WHAT YOU ARE ASKED TO DO — I would like the records restated word for word, without the pictures.

[Items listed in a dataset]

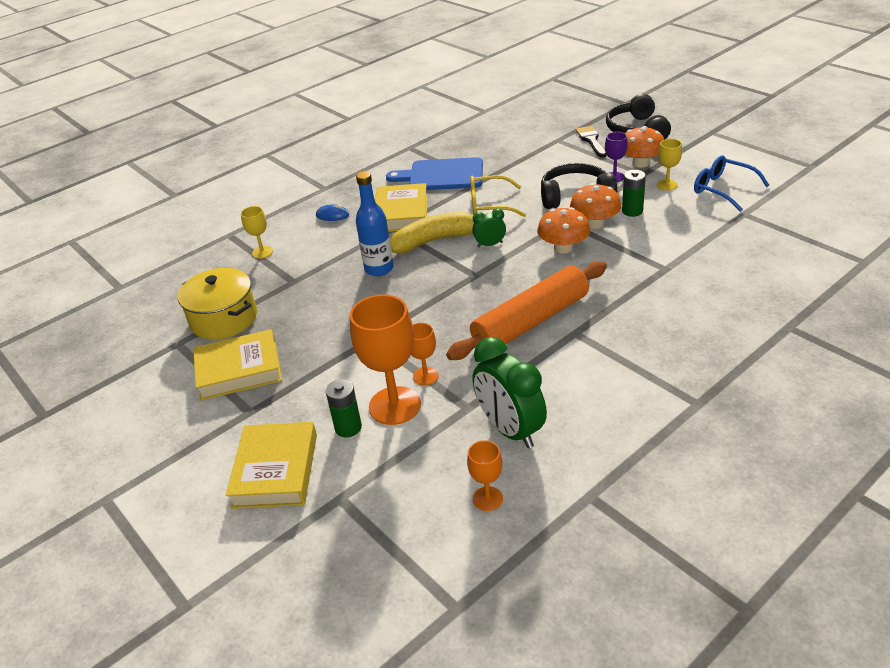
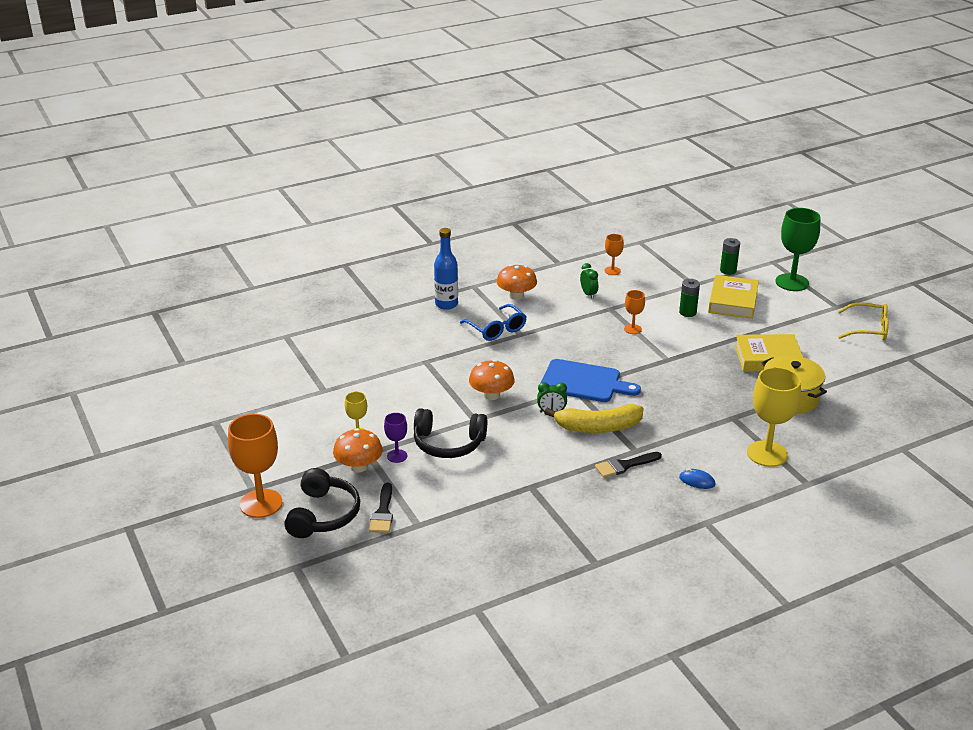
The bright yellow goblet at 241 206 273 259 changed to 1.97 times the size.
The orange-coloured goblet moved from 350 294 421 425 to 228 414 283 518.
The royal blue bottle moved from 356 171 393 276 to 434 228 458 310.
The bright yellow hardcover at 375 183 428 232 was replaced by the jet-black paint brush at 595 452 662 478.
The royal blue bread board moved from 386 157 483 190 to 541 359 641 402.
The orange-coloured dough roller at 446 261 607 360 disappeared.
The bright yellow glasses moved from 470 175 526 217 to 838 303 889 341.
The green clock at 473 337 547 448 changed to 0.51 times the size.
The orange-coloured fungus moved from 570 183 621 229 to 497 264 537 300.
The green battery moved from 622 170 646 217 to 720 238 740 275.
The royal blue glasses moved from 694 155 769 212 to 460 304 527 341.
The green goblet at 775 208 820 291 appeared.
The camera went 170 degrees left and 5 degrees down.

TASK RESPONSE —
The bright yellow goblet at 241 206 273 259 changed to 1.97 times the size.
The orange-coloured goblet moved from 350 294 421 425 to 228 414 283 518.
The royal blue bottle moved from 356 171 393 276 to 434 228 458 310.
The bright yellow hardcover at 375 183 428 232 was replaced by the jet-black paint brush at 595 452 662 478.
The royal blue bread board moved from 386 157 483 190 to 541 359 641 402.
The orange-coloured dough roller at 446 261 607 360 disappeared.
The bright yellow glasses moved from 470 175 526 217 to 838 303 889 341.
The green clock at 473 337 547 448 changed to 0.51 times the size.
The orange-coloured fungus moved from 570 183 621 229 to 497 264 537 300.
The green battery moved from 622 170 646 217 to 720 238 740 275.
The royal blue glasses moved from 694 155 769 212 to 460 304 527 341.
The green goblet at 775 208 820 291 appeared.
The camera went 170 degrees left and 5 degrees down.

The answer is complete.